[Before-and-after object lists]
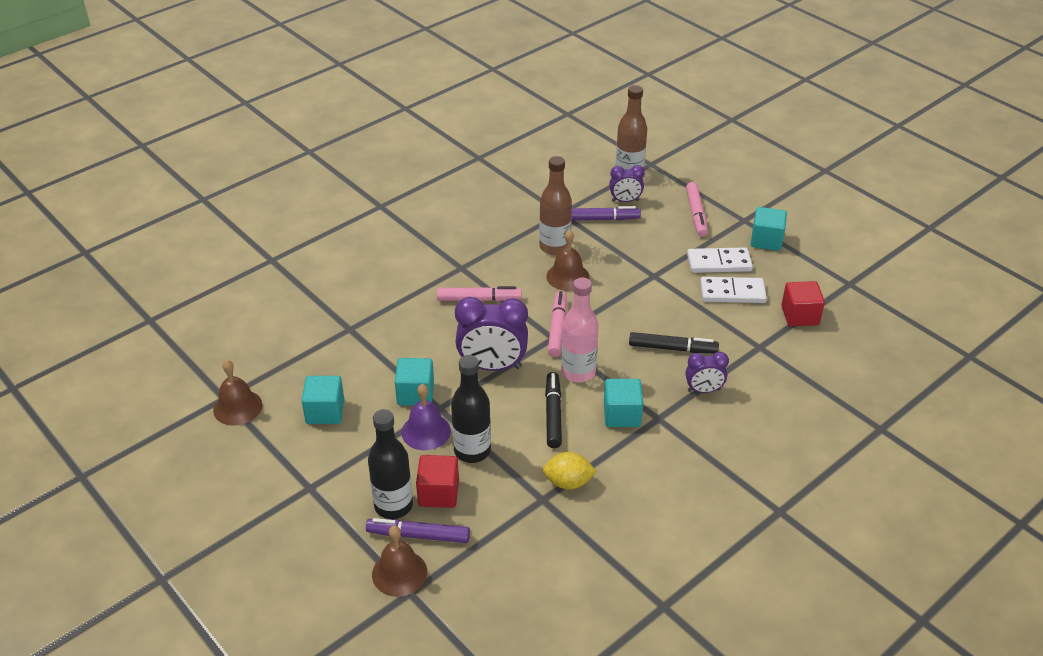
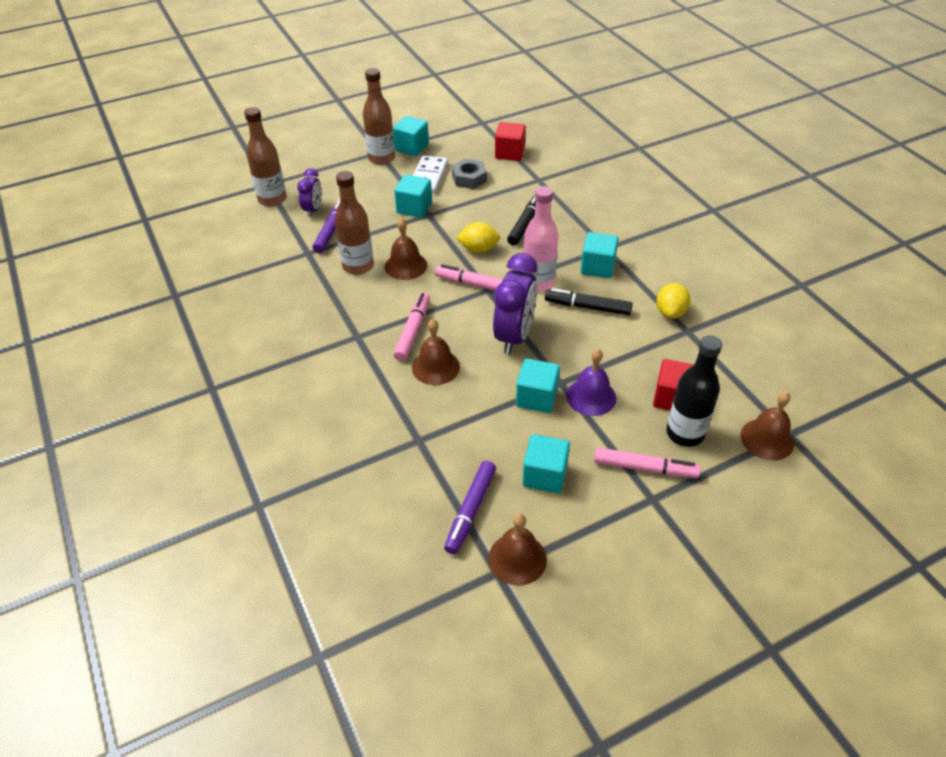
camera: 75 degrees left, 5 degrees up
purple marker [366,518,470,543] -> purple marker moved to [444,461,496,554]
black bottle [451,355,491,463] -> none
purple clock [685,352,729,393] -> none
pink marker [686,182,708,237] -> pink marker moved to [594,447,701,478]
white domino [700,277,767,303] -> grey nut [452,158,487,189]
none -> brown bottle [363,68,395,165]
none -> turquoise cube [394,175,432,218]
none -> brown bell [412,319,460,385]
none -> yellow lemon [456,222,500,253]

DESCRIPTION OF THE TASK: After going through the entries, say how many lines contain the string "none". Nothing else belongs in the reply.

WORKED SOLUTION: 6